**Activity**.
Update the listing from its start up to and including the line with "Yes, red matte", replacing "brown wooden door" with "white painted door" and leaving everything else unchanged. Omit the pictures from your answer.

**Data for the task**.

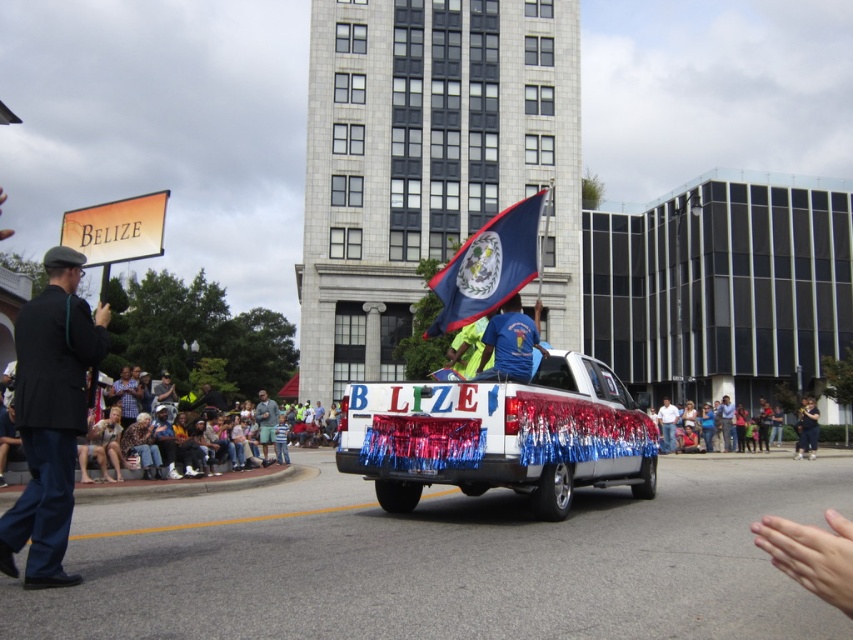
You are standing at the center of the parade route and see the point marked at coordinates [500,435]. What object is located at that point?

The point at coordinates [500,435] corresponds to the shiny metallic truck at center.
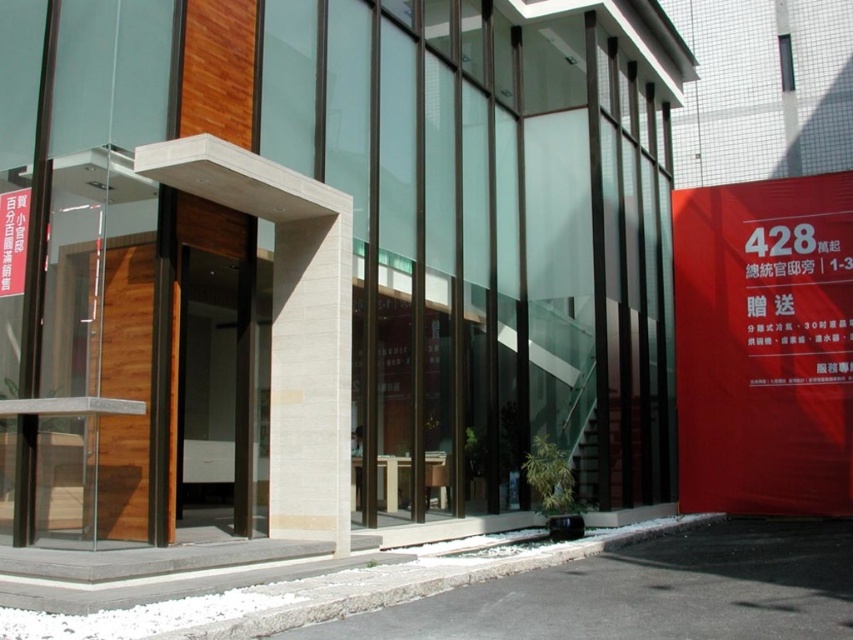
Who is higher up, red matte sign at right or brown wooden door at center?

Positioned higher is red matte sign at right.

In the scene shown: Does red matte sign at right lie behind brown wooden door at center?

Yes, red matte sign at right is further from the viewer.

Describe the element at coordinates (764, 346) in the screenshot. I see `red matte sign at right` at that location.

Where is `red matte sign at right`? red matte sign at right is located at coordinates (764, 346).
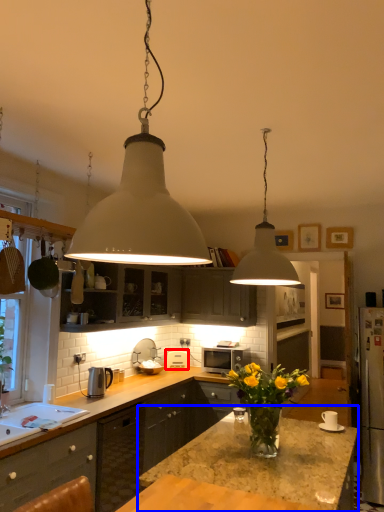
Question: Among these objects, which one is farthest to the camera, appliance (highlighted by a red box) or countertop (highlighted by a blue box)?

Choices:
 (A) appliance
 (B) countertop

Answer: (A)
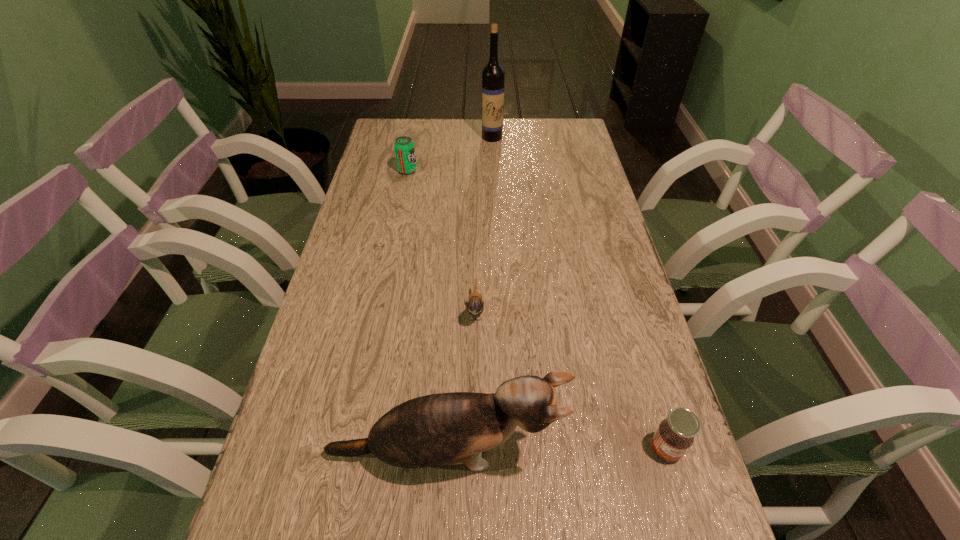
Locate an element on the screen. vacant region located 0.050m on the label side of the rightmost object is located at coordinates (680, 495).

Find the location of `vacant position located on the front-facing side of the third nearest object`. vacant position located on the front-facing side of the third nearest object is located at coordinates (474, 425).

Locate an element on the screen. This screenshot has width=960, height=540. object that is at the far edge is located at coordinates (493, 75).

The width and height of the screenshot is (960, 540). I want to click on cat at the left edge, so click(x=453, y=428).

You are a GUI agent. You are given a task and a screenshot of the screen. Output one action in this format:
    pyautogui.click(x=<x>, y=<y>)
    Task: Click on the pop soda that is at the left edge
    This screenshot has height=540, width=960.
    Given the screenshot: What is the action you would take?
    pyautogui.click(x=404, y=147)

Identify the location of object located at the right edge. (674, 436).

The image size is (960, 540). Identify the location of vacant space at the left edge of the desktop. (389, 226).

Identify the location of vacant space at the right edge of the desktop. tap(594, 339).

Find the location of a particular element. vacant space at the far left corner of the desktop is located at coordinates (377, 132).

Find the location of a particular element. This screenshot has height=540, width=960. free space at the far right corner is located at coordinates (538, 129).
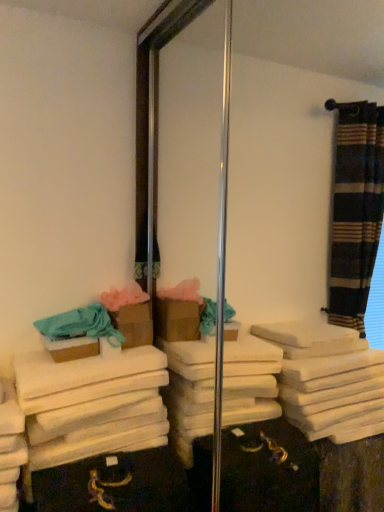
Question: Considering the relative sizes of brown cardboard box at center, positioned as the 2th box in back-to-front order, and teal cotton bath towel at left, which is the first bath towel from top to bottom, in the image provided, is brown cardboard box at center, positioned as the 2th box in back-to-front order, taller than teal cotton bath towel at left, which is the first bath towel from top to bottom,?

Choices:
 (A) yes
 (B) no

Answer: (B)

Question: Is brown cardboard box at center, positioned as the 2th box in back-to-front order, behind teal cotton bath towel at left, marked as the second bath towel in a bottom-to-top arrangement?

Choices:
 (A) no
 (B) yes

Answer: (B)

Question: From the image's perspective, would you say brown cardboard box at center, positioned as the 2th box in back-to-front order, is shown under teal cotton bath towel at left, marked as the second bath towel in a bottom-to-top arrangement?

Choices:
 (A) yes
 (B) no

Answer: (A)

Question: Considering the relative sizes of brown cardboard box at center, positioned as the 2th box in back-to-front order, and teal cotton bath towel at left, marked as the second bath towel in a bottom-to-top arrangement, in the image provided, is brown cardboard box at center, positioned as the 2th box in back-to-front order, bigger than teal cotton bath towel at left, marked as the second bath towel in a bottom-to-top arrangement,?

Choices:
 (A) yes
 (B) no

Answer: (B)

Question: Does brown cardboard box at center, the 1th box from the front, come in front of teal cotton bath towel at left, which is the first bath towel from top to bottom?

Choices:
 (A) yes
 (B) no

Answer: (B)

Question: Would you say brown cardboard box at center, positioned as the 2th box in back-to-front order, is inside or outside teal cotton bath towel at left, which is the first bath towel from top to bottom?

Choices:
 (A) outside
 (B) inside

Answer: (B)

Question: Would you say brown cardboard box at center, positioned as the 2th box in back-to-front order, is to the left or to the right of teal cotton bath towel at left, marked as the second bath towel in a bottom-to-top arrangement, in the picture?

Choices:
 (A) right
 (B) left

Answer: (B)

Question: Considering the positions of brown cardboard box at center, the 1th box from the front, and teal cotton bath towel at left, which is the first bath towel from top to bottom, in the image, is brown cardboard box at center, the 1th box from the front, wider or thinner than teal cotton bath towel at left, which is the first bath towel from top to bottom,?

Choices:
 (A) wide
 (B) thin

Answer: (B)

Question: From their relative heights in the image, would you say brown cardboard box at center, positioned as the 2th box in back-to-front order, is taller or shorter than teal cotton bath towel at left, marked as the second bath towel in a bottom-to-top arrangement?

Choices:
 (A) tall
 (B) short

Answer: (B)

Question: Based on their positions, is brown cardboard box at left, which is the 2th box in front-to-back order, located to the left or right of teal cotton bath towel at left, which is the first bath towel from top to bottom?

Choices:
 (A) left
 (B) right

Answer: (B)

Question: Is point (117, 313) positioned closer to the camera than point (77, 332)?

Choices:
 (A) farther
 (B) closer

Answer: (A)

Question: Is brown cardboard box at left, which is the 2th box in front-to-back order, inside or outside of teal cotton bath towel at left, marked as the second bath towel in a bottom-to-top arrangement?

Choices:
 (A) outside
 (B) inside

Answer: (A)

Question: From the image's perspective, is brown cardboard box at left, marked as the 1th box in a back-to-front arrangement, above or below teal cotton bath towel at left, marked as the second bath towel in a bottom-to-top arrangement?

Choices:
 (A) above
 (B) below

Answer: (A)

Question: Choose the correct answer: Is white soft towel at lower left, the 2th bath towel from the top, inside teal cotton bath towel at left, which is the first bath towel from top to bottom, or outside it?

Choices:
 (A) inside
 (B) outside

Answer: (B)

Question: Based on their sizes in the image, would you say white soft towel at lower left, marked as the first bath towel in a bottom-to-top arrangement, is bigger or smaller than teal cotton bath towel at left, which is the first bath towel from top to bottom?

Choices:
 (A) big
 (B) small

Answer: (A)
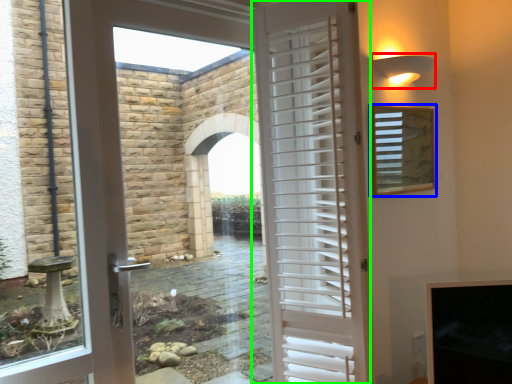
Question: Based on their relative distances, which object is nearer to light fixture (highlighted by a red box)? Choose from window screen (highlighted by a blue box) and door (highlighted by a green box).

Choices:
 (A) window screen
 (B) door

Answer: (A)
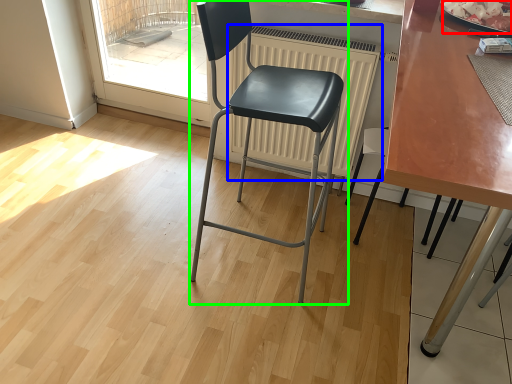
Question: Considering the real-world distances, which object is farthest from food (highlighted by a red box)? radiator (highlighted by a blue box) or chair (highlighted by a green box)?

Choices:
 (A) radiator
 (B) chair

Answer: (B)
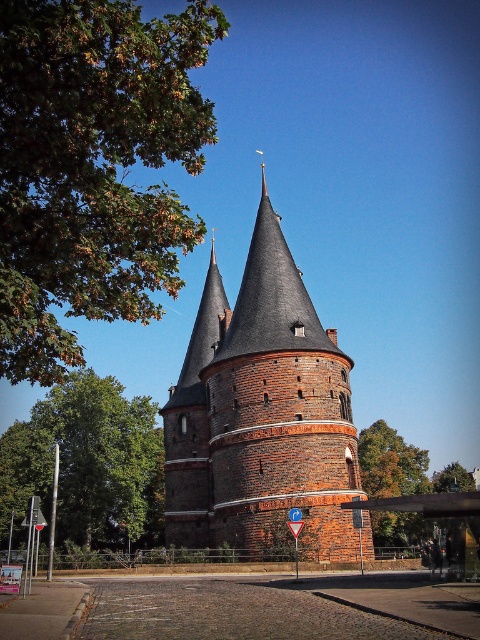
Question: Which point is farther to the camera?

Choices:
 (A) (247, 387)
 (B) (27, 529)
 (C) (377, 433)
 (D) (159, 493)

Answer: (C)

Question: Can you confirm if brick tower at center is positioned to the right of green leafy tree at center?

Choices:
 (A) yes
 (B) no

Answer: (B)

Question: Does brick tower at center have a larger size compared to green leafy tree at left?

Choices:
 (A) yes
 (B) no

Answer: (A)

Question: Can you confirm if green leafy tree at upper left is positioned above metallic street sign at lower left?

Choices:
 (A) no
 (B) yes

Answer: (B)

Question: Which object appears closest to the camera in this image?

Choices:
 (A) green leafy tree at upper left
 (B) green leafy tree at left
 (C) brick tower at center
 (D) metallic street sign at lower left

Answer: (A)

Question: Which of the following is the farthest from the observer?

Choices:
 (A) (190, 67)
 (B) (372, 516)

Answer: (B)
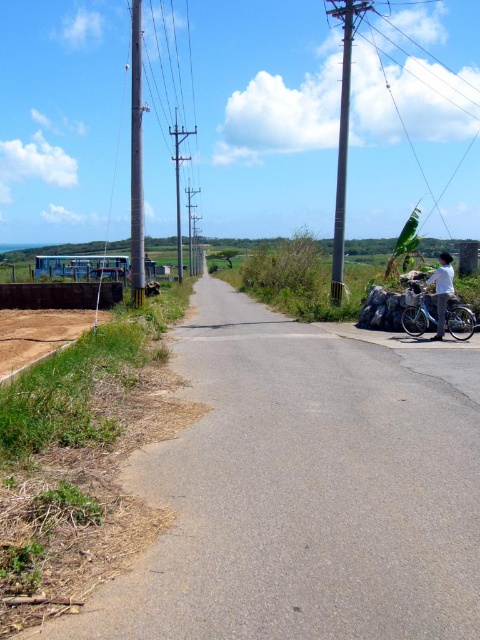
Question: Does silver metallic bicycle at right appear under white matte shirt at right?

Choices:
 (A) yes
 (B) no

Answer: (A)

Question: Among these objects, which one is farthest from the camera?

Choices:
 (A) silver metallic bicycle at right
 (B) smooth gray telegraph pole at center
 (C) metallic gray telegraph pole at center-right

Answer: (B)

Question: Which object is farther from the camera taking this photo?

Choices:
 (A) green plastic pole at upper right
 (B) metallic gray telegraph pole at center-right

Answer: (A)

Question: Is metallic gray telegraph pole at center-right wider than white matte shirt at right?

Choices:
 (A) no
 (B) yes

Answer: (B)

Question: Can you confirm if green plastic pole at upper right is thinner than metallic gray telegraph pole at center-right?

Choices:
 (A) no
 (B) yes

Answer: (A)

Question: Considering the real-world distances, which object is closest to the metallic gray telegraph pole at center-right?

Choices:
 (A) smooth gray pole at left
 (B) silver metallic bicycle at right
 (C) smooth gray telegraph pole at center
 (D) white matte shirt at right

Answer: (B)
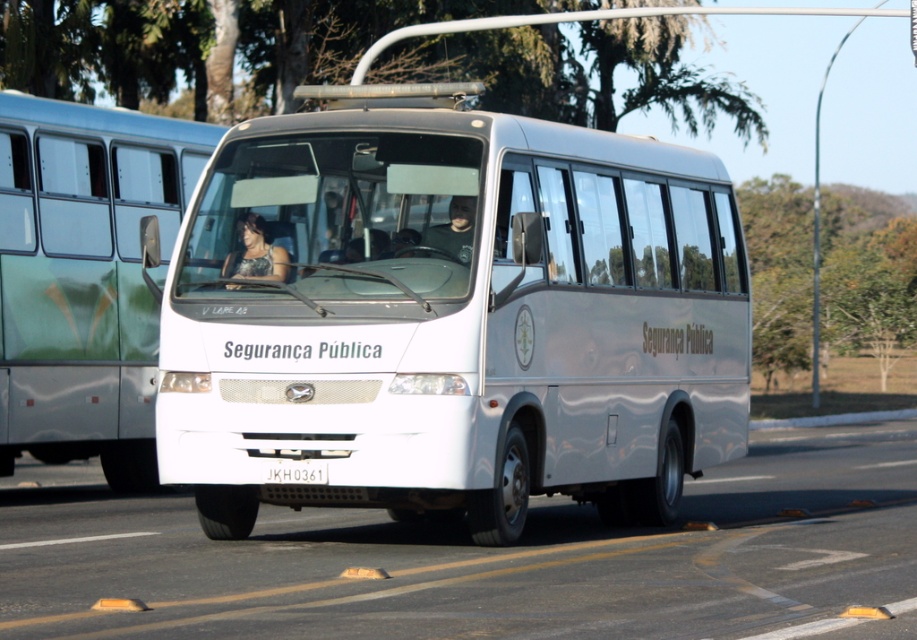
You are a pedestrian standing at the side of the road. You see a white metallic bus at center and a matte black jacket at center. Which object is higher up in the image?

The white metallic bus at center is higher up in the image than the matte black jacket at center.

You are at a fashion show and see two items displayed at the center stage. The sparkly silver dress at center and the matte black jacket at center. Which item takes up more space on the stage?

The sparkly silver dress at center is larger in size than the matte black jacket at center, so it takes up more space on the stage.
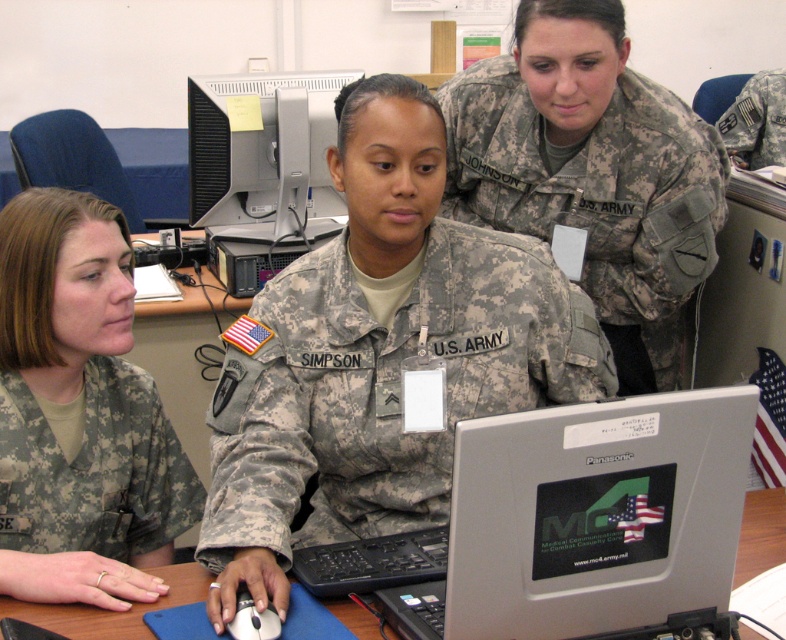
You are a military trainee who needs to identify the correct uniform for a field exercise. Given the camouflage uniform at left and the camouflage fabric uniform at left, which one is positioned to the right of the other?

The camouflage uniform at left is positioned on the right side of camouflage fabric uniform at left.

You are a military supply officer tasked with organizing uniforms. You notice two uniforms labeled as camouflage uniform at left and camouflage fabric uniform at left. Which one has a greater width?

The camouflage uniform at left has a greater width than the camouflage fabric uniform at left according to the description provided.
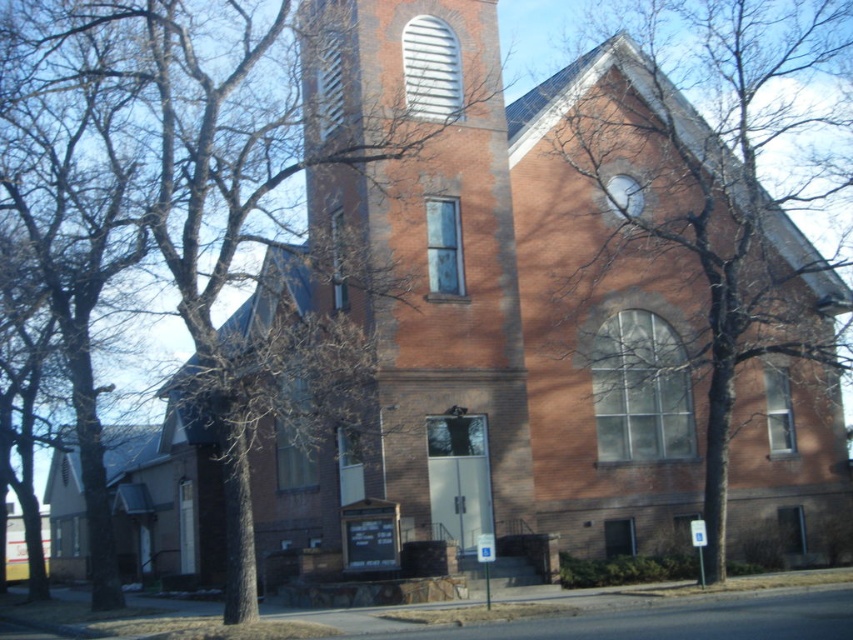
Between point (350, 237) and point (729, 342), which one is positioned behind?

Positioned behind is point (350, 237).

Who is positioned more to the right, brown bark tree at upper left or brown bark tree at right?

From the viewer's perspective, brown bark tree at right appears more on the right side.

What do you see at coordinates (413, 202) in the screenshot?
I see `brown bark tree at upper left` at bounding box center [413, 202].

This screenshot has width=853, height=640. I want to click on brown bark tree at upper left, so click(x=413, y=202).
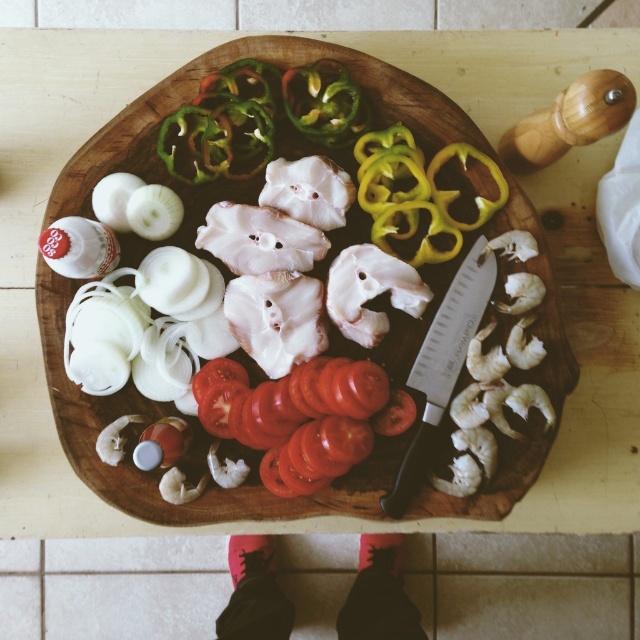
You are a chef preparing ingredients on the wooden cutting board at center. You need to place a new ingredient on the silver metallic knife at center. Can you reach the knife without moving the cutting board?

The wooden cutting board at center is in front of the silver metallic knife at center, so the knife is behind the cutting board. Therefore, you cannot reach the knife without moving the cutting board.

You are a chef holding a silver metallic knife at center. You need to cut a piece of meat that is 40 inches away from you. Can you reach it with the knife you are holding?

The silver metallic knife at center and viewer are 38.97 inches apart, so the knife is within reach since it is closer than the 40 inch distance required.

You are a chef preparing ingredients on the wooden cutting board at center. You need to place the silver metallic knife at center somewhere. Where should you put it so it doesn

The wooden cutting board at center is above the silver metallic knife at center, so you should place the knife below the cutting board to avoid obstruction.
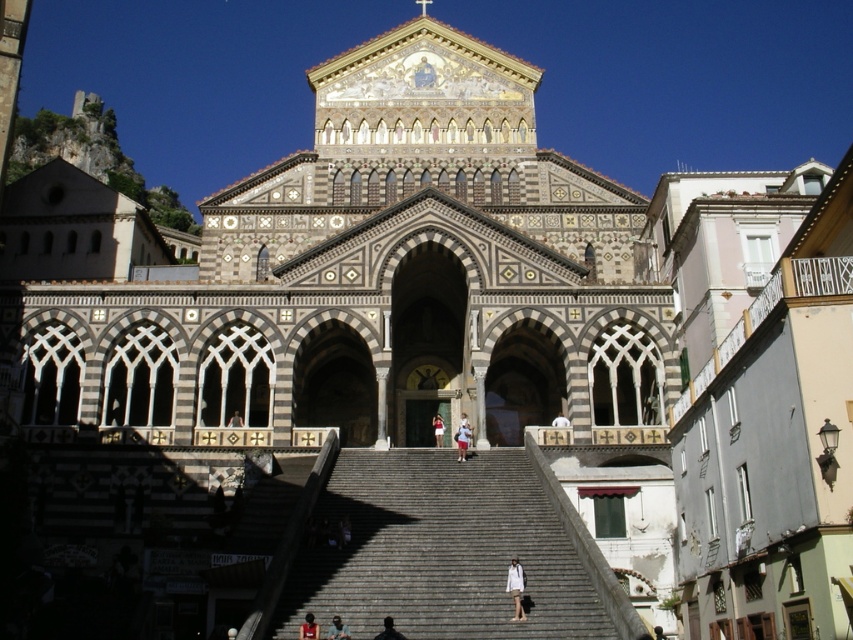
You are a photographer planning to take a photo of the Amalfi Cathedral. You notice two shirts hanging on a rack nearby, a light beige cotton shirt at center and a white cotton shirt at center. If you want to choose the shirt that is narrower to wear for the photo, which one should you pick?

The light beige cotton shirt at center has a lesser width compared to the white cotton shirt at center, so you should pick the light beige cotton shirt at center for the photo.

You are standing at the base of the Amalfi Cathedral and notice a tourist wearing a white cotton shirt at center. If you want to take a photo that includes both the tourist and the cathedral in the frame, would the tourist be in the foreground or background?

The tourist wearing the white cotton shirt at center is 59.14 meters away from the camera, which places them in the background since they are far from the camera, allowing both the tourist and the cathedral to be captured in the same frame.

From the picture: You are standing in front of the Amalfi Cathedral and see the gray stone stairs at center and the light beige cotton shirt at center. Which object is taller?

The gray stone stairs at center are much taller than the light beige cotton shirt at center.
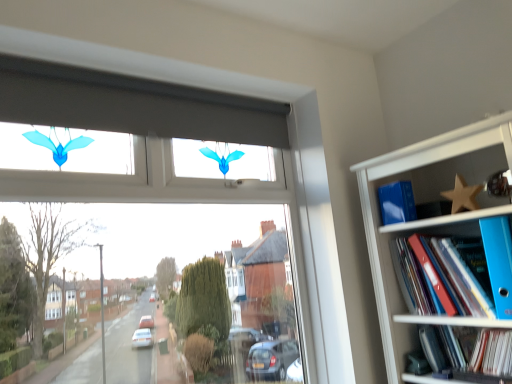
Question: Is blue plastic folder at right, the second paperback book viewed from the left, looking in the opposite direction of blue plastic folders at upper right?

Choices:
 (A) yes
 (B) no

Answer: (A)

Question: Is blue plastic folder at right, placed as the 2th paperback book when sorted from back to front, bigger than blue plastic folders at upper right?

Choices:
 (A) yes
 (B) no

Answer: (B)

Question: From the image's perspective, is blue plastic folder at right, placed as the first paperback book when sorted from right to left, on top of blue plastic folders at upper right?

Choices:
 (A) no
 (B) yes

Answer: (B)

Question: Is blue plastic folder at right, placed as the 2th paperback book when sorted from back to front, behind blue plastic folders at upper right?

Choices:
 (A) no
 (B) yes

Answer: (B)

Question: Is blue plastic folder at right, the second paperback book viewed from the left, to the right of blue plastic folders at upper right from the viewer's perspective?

**Response box**.
You are standing at the center of the parade route and see the point marked at coordinates [500,435]. What object is located at that point?

The point at coordinates [500,435] corresponds to the shiny metallic truck at center.
Who is higher up, red matte sign at right or white painted door at center?

Positioned higher is red matte sign at right.

In the scene shown: Does red matte sign at right lie behind white painted door at center?

Yes, red matte sign at right is further from the viewer.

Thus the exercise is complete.